>> begin INFORMATION SHOWN

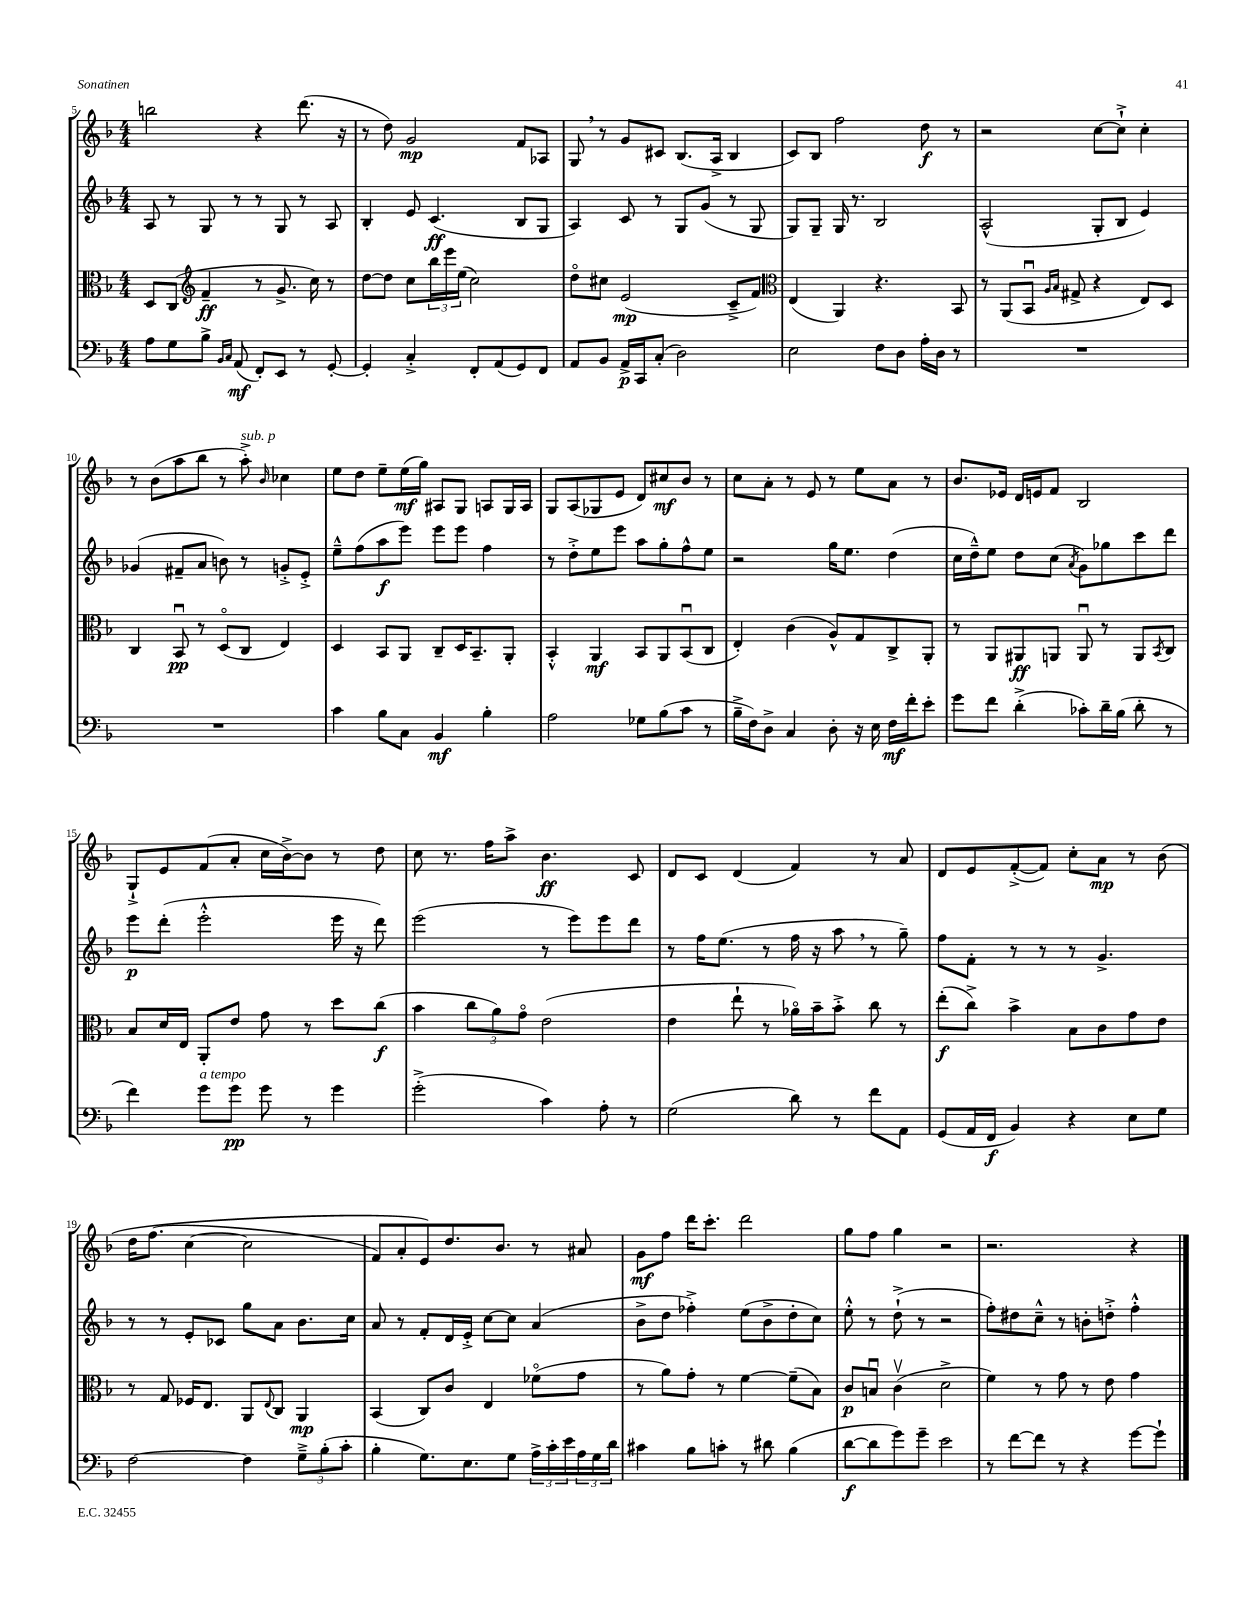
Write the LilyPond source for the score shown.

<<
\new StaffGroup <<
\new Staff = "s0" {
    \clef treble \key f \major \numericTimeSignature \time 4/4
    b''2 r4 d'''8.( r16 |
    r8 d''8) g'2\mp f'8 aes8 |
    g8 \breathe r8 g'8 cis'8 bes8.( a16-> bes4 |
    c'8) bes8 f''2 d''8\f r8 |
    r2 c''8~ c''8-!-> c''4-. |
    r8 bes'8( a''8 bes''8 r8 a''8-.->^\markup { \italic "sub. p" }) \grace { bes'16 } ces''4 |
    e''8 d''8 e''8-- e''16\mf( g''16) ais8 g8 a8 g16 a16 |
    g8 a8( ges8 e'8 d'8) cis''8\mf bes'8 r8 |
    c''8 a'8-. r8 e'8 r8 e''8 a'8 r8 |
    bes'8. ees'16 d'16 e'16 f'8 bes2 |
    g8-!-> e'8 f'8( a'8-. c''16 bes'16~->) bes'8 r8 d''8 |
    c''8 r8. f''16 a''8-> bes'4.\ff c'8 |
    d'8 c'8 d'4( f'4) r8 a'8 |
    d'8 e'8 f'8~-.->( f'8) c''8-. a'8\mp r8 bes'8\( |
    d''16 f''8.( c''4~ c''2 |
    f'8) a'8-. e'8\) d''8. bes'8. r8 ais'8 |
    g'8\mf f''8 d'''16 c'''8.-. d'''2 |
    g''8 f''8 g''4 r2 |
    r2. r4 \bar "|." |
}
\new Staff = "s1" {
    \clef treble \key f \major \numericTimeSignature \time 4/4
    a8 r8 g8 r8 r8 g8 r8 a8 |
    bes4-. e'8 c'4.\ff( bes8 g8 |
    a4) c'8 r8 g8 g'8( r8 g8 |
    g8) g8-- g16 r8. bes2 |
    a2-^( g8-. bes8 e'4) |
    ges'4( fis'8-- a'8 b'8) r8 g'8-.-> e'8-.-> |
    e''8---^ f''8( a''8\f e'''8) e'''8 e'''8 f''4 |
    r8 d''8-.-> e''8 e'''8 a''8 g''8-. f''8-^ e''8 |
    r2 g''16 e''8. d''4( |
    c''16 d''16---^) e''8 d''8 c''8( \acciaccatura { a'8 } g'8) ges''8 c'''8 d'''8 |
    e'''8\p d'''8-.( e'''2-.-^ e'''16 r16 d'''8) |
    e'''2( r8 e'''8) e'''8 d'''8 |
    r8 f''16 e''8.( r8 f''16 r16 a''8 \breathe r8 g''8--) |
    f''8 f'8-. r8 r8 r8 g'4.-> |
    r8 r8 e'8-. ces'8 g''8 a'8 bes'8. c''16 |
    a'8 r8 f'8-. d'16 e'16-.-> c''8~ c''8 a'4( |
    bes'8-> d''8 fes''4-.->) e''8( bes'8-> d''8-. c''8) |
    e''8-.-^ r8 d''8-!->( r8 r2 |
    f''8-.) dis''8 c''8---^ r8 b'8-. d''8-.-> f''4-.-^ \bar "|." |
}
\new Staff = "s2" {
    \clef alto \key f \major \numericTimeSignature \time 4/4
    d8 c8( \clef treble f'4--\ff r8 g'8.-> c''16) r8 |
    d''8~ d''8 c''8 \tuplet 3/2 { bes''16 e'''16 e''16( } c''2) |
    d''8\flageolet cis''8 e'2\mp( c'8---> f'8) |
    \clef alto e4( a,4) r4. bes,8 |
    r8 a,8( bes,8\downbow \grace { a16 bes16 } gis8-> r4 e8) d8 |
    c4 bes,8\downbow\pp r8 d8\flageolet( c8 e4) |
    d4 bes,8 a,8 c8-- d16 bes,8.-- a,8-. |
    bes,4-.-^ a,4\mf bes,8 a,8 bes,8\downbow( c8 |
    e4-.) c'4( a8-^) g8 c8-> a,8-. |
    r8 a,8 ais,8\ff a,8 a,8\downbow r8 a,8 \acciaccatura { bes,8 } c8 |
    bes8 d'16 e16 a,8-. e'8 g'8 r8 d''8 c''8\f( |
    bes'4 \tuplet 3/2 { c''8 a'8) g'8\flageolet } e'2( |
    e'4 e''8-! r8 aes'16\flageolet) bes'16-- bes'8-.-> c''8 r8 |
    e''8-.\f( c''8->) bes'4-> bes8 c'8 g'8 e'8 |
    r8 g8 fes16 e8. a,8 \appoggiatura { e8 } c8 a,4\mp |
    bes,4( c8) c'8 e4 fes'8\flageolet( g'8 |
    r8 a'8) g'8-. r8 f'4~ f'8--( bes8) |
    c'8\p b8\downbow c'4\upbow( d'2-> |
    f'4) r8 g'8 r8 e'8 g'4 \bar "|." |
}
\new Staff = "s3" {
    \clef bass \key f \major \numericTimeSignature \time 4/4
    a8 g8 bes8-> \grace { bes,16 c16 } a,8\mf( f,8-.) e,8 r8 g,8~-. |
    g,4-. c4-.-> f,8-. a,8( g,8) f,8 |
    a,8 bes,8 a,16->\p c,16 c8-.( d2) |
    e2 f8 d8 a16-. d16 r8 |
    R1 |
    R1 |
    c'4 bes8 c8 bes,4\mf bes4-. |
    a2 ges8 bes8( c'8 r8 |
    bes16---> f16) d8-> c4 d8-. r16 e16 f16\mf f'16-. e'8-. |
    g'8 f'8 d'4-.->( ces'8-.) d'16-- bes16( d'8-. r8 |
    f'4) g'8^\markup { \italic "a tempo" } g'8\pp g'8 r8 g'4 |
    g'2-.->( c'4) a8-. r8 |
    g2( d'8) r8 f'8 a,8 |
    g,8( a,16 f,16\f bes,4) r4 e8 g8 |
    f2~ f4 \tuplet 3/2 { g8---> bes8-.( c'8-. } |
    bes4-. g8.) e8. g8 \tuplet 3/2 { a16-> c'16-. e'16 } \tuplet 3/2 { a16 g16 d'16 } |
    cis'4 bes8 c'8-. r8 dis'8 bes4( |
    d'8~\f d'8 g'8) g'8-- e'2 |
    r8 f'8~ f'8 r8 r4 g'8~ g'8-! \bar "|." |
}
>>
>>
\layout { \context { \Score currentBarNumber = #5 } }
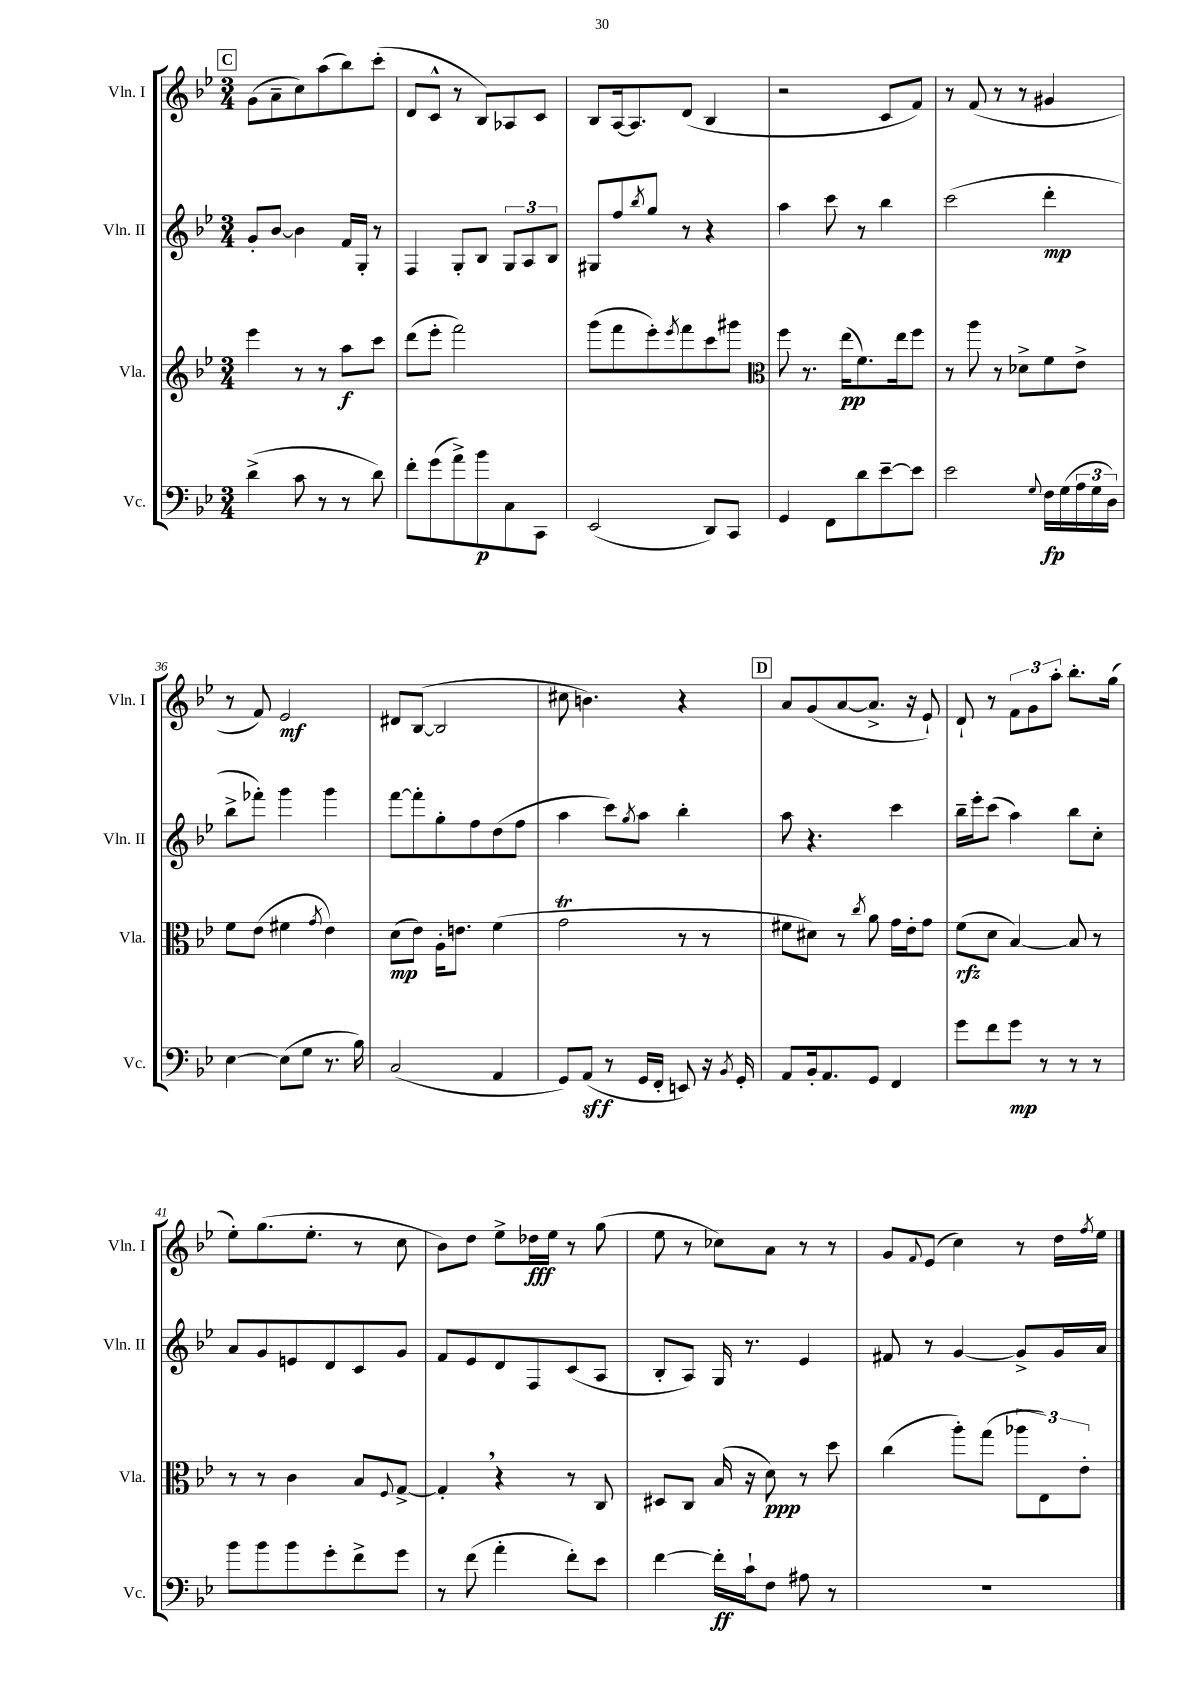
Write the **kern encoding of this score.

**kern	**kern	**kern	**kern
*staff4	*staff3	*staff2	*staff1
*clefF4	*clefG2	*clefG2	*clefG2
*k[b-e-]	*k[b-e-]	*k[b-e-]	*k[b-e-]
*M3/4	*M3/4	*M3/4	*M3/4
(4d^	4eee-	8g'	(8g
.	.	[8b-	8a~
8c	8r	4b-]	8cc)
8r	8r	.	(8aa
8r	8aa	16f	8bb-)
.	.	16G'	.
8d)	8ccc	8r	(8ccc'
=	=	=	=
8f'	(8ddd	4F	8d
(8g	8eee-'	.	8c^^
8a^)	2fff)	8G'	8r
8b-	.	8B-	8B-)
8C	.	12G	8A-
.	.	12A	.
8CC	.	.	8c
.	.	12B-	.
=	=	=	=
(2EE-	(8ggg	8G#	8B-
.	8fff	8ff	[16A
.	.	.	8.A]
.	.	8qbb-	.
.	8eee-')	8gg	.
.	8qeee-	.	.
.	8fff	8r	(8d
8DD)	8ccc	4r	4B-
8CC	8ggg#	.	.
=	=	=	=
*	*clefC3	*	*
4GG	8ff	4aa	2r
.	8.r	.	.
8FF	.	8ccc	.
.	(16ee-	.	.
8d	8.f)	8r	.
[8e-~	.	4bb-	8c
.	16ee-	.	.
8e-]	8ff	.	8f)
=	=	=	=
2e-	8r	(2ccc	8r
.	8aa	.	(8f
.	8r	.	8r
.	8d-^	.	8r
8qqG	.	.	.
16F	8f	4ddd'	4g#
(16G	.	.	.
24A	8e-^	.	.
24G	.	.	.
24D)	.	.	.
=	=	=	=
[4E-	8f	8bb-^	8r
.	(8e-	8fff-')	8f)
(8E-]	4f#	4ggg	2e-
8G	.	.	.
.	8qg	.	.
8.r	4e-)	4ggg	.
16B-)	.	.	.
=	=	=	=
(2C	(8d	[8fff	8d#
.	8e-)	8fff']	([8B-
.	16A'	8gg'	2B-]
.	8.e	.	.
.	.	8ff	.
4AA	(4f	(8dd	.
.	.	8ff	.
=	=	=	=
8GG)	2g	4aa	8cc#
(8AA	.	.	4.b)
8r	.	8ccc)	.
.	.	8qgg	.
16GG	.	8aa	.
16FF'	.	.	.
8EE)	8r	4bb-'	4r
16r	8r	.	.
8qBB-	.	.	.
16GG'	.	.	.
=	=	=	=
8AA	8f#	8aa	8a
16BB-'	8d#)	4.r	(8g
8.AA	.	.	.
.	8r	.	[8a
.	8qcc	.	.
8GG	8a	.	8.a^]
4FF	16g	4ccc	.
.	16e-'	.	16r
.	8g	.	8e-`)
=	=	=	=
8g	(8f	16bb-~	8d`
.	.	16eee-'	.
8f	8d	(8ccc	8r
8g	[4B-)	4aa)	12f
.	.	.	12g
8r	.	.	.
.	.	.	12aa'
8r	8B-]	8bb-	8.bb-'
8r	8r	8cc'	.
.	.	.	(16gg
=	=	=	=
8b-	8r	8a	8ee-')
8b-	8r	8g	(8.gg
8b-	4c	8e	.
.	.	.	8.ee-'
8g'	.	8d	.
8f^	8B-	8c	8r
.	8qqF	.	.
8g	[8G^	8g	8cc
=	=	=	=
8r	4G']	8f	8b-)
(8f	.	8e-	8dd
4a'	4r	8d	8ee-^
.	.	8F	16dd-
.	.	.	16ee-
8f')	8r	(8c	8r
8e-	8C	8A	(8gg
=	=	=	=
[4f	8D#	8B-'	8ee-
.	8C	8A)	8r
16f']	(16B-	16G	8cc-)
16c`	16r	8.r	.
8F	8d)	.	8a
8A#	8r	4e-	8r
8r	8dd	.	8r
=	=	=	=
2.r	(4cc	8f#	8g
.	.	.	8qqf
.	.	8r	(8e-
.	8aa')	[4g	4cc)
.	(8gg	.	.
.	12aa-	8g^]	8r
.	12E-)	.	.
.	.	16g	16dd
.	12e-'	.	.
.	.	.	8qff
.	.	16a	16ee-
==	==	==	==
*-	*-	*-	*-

>> end INFORMATION SHOWN

List every line of the material above that contains the string "tuplet", where uppercase and lowercase count as different.

    d''8~ d''8 c''8 \tuplet 3/2 { bes''16 e'''16 e''16( } c''2) |
    bes'4 \tuplet 3/2 { c''8 a'8) g'8\flageolet } e'2( |
    f2~ f4 \tuplet 3/2 { g8---> bes8-.( c'8-. } |
    bes4-. g8.) e8. g8 \tuplet 3/2 { a16-> c'16-. e'16 } \tuplet 3/2 { a16 g16 d'16 } |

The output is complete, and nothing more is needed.